Instructions to follow. Make an exact copy of every entry, leaving the pictures out.

━━━━

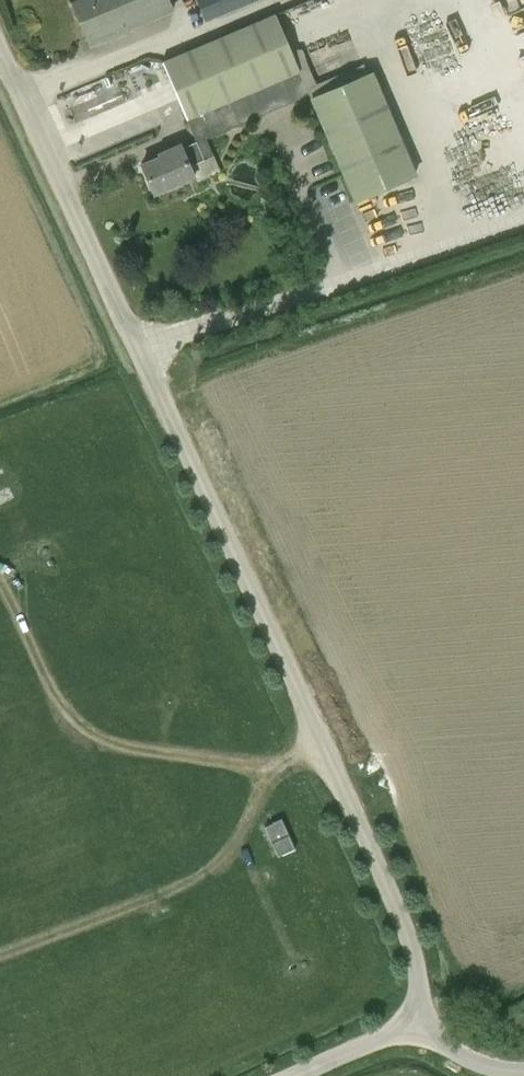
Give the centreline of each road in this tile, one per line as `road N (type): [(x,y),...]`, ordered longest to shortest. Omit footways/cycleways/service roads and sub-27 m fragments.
road 1 (unclassified): [(421,1018),(407,931),(0,46)]
road 2 (unclassified): [(297,1075),(421,1018)]
road 3 (unclassified): [(523,1070),(498,1069),(455,1051),(421,1018)]

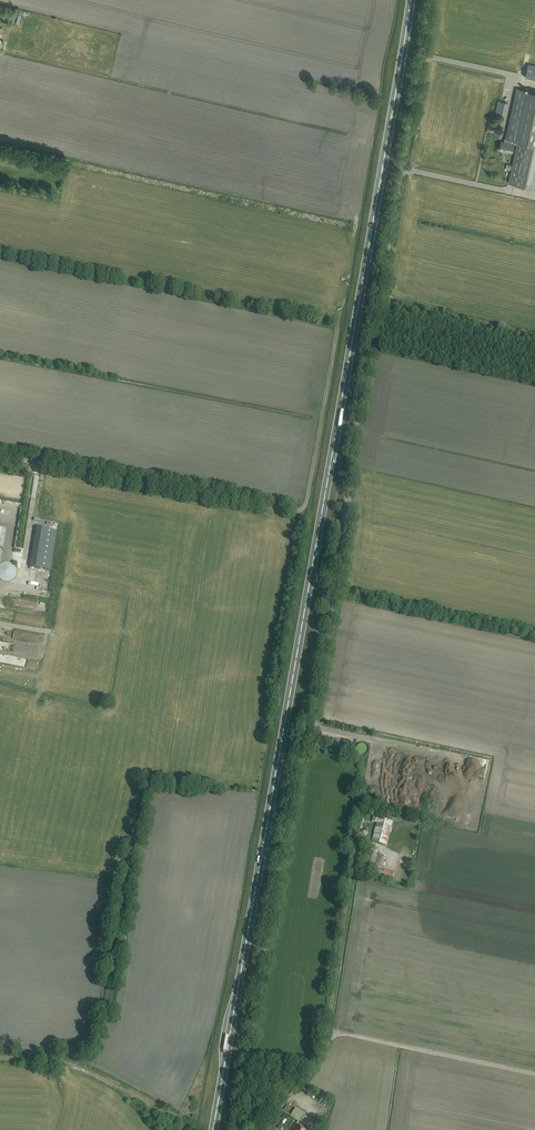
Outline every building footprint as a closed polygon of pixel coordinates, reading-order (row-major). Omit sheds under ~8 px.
[(528,64),(525,78),(534,81),(534,65),(528,64)] [(506,144),(501,143),(499,151),(512,154),(514,145),(518,146),(514,163),(514,164),(513,166),(513,167),(513,169),(510,185),(534,190),(534,94),(517,90),(507,140),(506,144)] [(1,579),(5,581),(8,581),(12,579),(14,577),(16,574),(16,570),(15,567),(13,564),(10,562),(7,562),(3,562),(0,564),(0,578),(1,579)] [(386,845),(390,826),(389,825),(390,818),(378,815),(376,822),(371,842),(386,845)] [(375,864),(376,860),(376,859),(378,859),(380,854),(369,851),(366,862),(375,864)] [(388,879),(392,879),(393,872),(390,872),(373,868),(371,875),(388,879)] [(291,1115),(300,1121),(305,1112),(296,1106),(291,1115)]
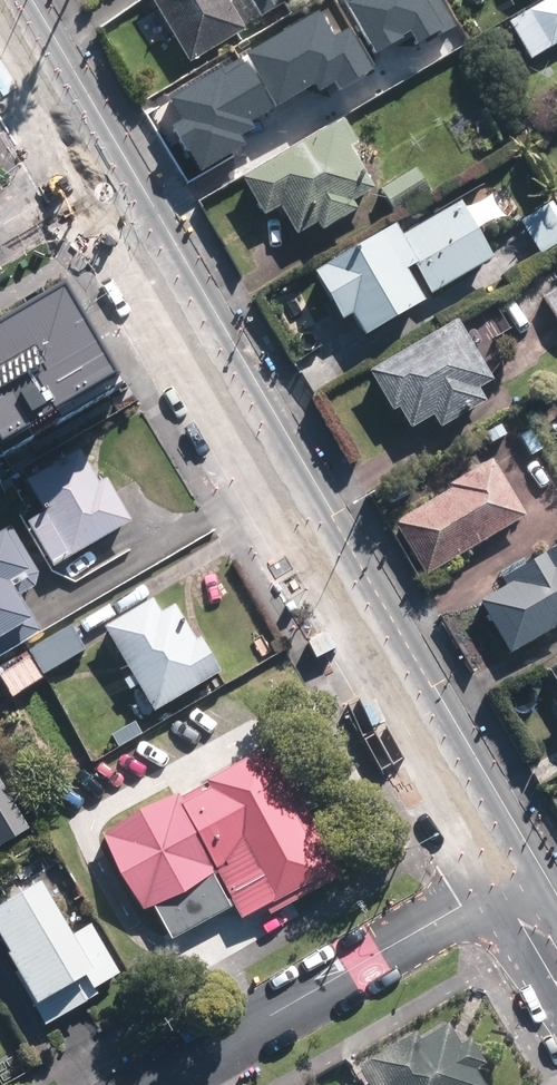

━━━━

Written response.
Give the centreline of each road in this tile, one per line as `road N (type): [(x,y),...]`, ordered longest to shortest. Omit footways/cycleways/service roads and sub-27 m fragments.
road 1 (unclassified): [(421,1018),(407,931),(0,46)]
road 2 (unclassified): [(297,1075),(421,1018)]
road 3 (unclassified): [(523,1070),(498,1069),(455,1051),(421,1018)]

Outline every building footprint as a closed polygon of pixel coordinates, reading-order (row-major). Omit sheds under ~8 px.
[(528,64),(525,78),(534,81),(534,65),(528,64)] [(506,144),(501,143),(499,151),(512,154),(514,145),(518,146),(514,163),(514,164),(513,166),(513,167),(513,169),(510,185),(534,190),(534,94),(517,90),(507,140),(506,144)] [(1,579),(5,581),(8,581),(12,579),(14,577),(16,574),(16,570),(15,567),(13,564),(10,562),(7,562),(3,562),(0,564),(0,578),(1,579)] [(386,845),(390,826),(389,825),(390,818),(378,815),(376,822),(371,842),(386,845)] [(375,864),(376,860),(376,859),(378,859),(380,854),(369,851),(366,862),(375,864)] [(388,879),(392,879),(393,872),(390,872),(373,868),(371,875),(388,879)] [(291,1115),(300,1121),(305,1112),(296,1106),(291,1115)]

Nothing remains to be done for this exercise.